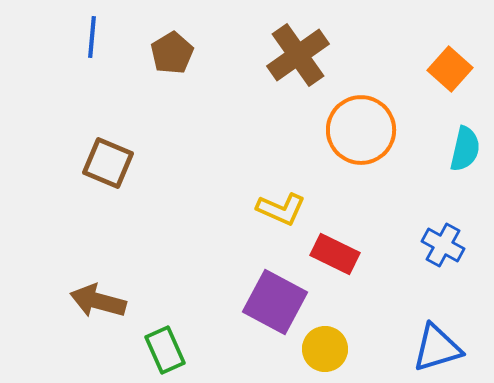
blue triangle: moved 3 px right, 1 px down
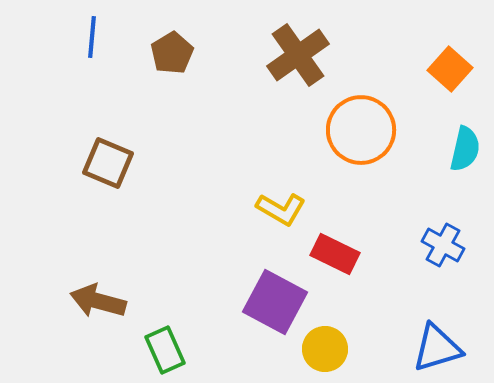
yellow L-shape: rotated 6 degrees clockwise
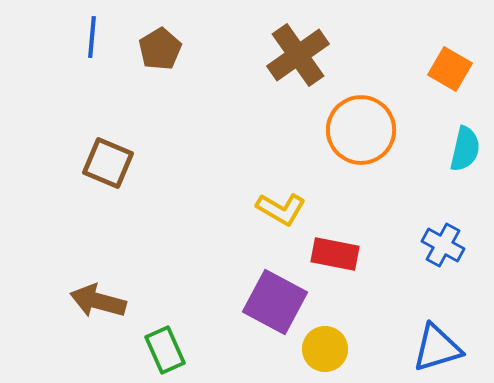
brown pentagon: moved 12 px left, 4 px up
orange square: rotated 12 degrees counterclockwise
red rectangle: rotated 15 degrees counterclockwise
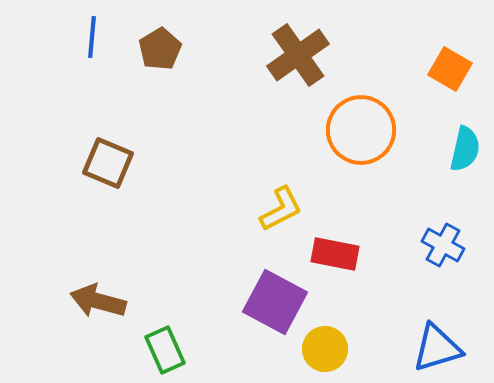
yellow L-shape: rotated 57 degrees counterclockwise
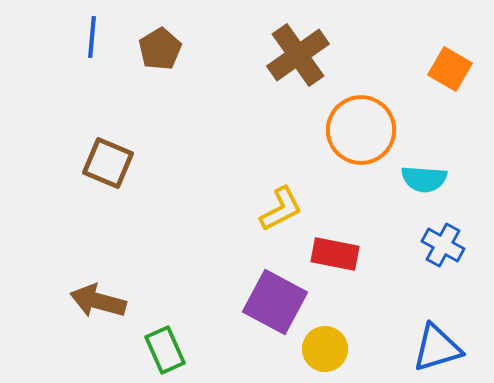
cyan semicircle: moved 41 px left, 30 px down; rotated 81 degrees clockwise
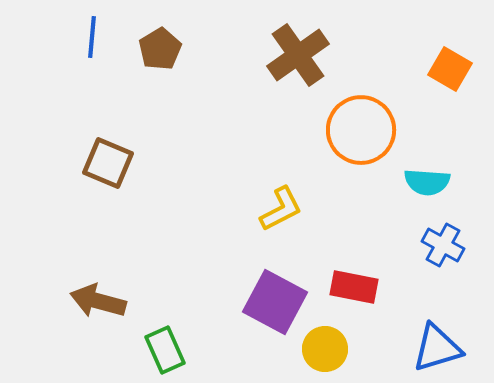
cyan semicircle: moved 3 px right, 3 px down
red rectangle: moved 19 px right, 33 px down
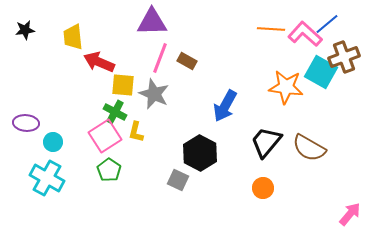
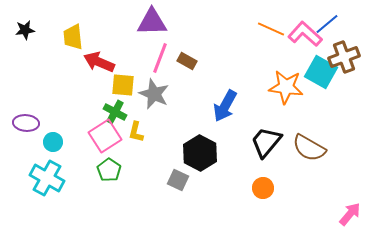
orange line: rotated 20 degrees clockwise
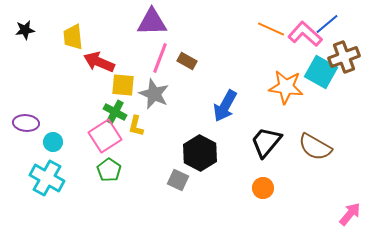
yellow L-shape: moved 6 px up
brown semicircle: moved 6 px right, 1 px up
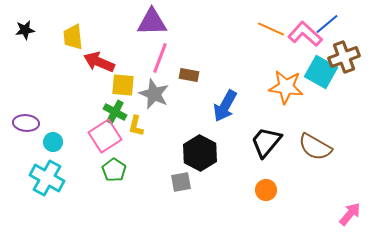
brown rectangle: moved 2 px right, 14 px down; rotated 18 degrees counterclockwise
green pentagon: moved 5 px right
gray square: moved 3 px right, 2 px down; rotated 35 degrees counterclockwise
orange circle: moved 3 px right, 2 px down
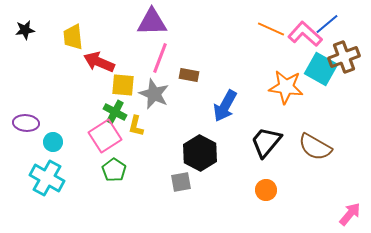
cyan square: moved 3 px up
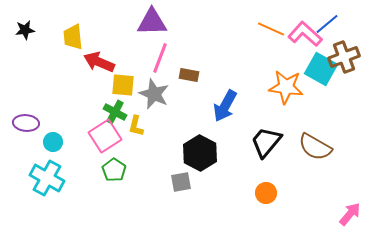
orange circle: moved 3 px down
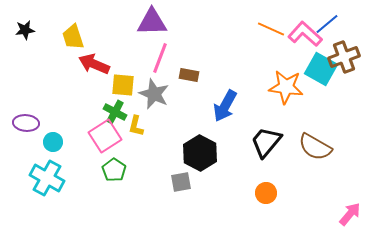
yellow trapezoid: rotated 12 degrees counterclockwise
red arrow: moved 5 px left, 2 px down
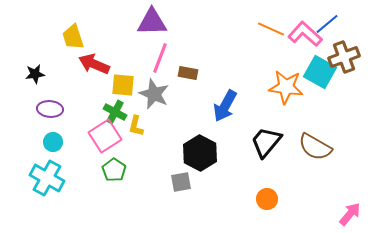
black star: moved 10 px right, 44 px down
cyan square: moved 1 px left, 3 px down
brown rectangle: moved 1 px left, 2 px up
purple ellipse: moved 24 px right, 14 px up
orange circle: moved 1 px right, 6 px down
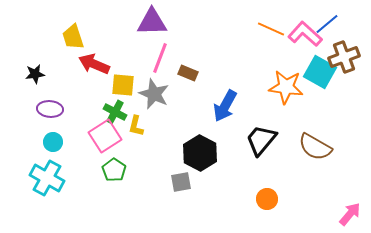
brown rectangle: rotated 12 degrees clockwise
black trapezoid: moved 5 px left, 2 px up
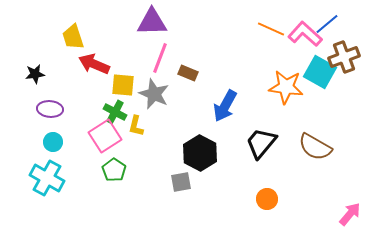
black trapezoid: moved 3 px down
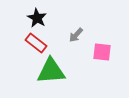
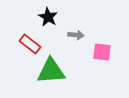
black star: moved 11 px right, 1 px up
gray arrow: rotated 126 degrees counterclockwise
red rectangle: moved 6 px left, 1 px down
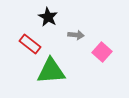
pink square: rotated 36 degrees clockwise
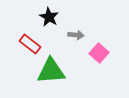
black star: moved 1 px right
pink square: moved 3 px left, 1 px down
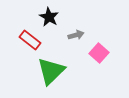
gray arrow: rotated 21 degrees counterclockwise
red rectangle: moved 4 px up
green triangle: rotated 40 degrees counterclockwise
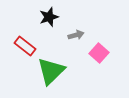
black star: rotated 24 degrees clockwise
red rectangle: moved 5 px left, 6 px down
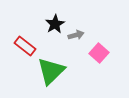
black star: moved 6 px right, 7 px down; rotated 12 degrees counterclockwise
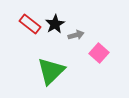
red rectangle: moved 5 px right, 22 px up
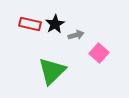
red rectangle: rotated 25 degrees counterclockwise
green triangle: moved 1 px right
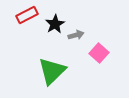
red rectangle: moved 3 px left, 9 px up; rotated 40 degrees counterclockwise
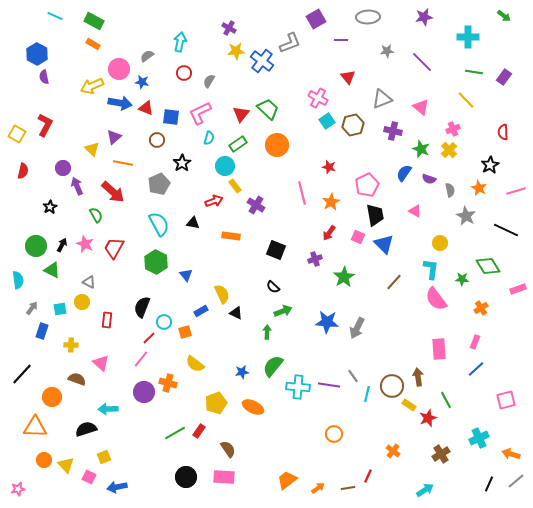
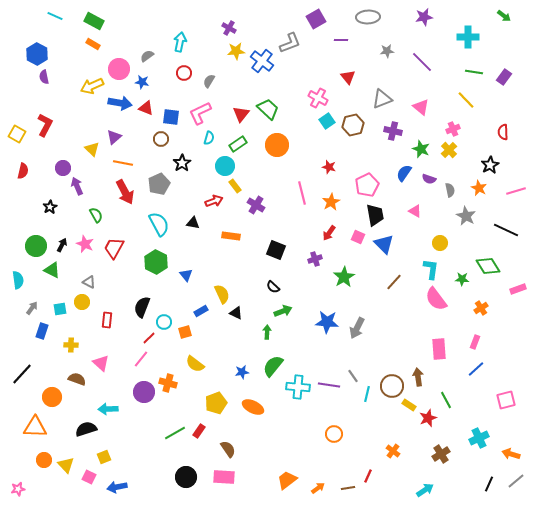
brown circle at (157, 140): moved 4 px right, 1 px up
red arrow at (113, 192): moved 12 px right; rotated 20 degrees clockwise
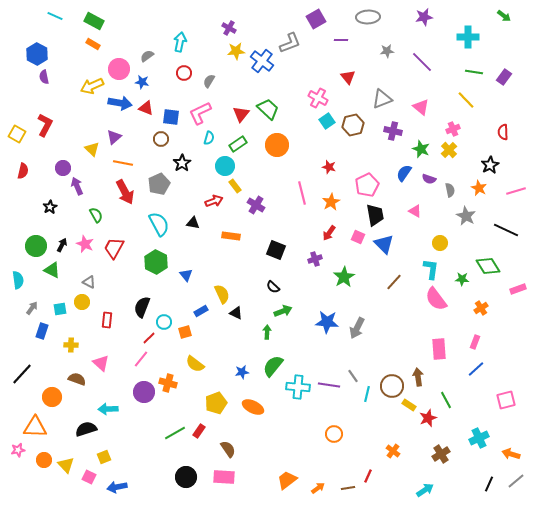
pink star at (18, 489): moved 39 px up
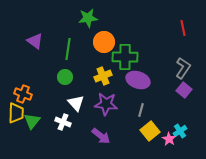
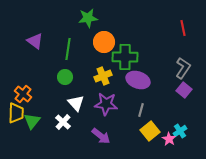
orange cross: rotated 18 degrees clockwise
white cross: rotated 21 degrees clockwise
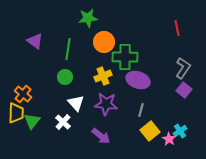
red line: moved 6 px left
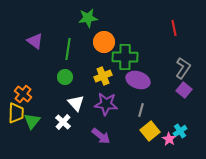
red line: moved 3 px left
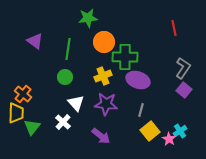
green triangle: moved 6 px down
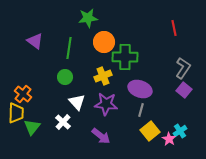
green line: moved 1 px right, 1 px up
purple ellipse: moved 2 px right, 9 px down
white triangle: moved 1 px right, 1 px up
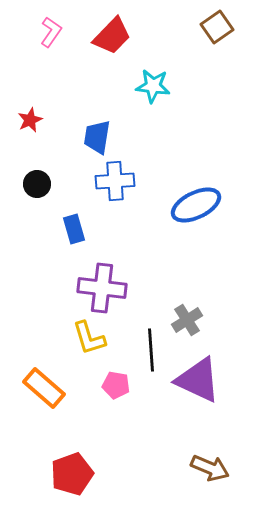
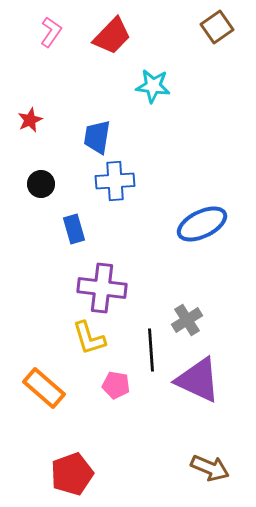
black circle: moved 4 px right
blue ellipse: moved 6 px right, 19 px down
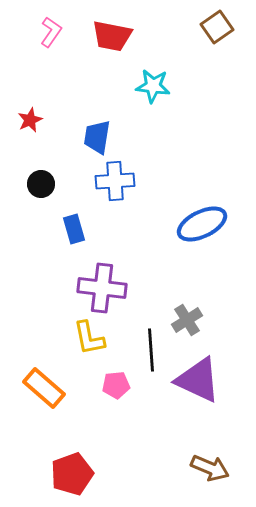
red trapezoid: rotated 57 degrees clockwise
yellow L-shape: rotated 6 degrees clockwise
pink pentagon: rotated 16 degrees counterclockwise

::::

### Goal of the exercise:
Can you rewrite these data lines with every "red rectangle" swapped for "maroon rectangle", leaving all else unchanged and omitting the picture lines?

### Complete answer:
blue triangle: moved 3 px right, 1 px down
yellow L-shape: rotated 6 degrees clockwise
brown pentagon: moved 12 px left, 4 px up
orange square: rotated 12 degrees counterclockwise
maroon rectangle: rotated 15 degrees counterclockwise
yellow L-shape: rotated 57 degrees counterclockwise
cyan semicircle: moved 41 px left, 30 px down; rotated 81 degrees clockwise
cyan semicircle: moved 3 px right, 3 px down
maroon rectangle: moved 19 px right, 33 px down
orange line: rotated 20 degrees clockwise
yellow L-shape: moved 6 px up
brown semicircle: moved 6 px right, 1 px up
brown rectangle: moved 2 px right, 14 px down; rotated 18 degrees counterclockwise
green pentagon: moved 5 px right
gray square: moved 3 px right, 2 px down; rotated 35 degrees counterclockwise
orange circle: moved 3 px right, 2 px down
cyan square: moved 3 px up
orange circle: moved 3 px down
yellow trapezoid: rotated 12 degrees counterclockwise
red arrow: moved 5 px left, 2 px down
black star: moved 10 px right, 44 px down
cyan square: moved 1 px left, 3 px down
brown rectangle: moved 1 px left, 2 px up
purple ellipse: moved 24 px right, 14 px up
orange circle: moved 1 px right, 6 px down
brown rectangle: rotated 12 degrees clockwise
black trapezoid: moved 5 px left, 2 px up
black trapezoid: moved 3 px down
black star: moved 11 px right, 1 px up
gray arrow: rotated 126 degrees counterclockwise
maroon rectangle: moved 6 px left, 1 px down
pink square: rotated 36 degrees clockwise
black star: moved 1 px right
pink square: moved 3 px left, 1 px down
gray arrow: rotated 21 degrees counterclockwise
maroon rectangle: moved 4 px up
green triangle: rotated 40 degrees counterclockwise
black star: rotated 24 degrees clockwise
maroon rectangle: moved 5 px left, 6 px down
black star: moved 6 px right, 7 px down; rotated 12 degrees counterclockwise
maroon rectangle: moved 5 px right, 22 px up
maroon rectangle: rotated 25 degrees counterclockwise
green triangle: moved 1 px right
maroon rectangle: moved 3 px left, 9 px up; rotated 40 degrees counterclockwise
brown circle at (157, 140): moved 4 px right, 1 px up
red arrow at (113, 192): moved 12 px right; rotated 20 degrees clockwise
pink star at (18, 489): moved 39 px up
orange cross: rotated 18 degrees clockwise
white cross: rotated 21 degrees clockwise
red line: moved 6 px left
red line: moved 3 px left
green triangle: moved 6 px down
green line: moved 1 px right, 1 px up
purple ellipse: moved 2 px right, 9 px down
white triangle: moved 1 px right, 1 px up
black circle: moved 4 px right
blue ellipse: moved 6 px right, 19 px down
red trapezoid: rotated 57 degrees clockwise
yellow L-shape: rotated 6 degrees clockwise
pink pentagon: rotated 16 degrees counterclockwise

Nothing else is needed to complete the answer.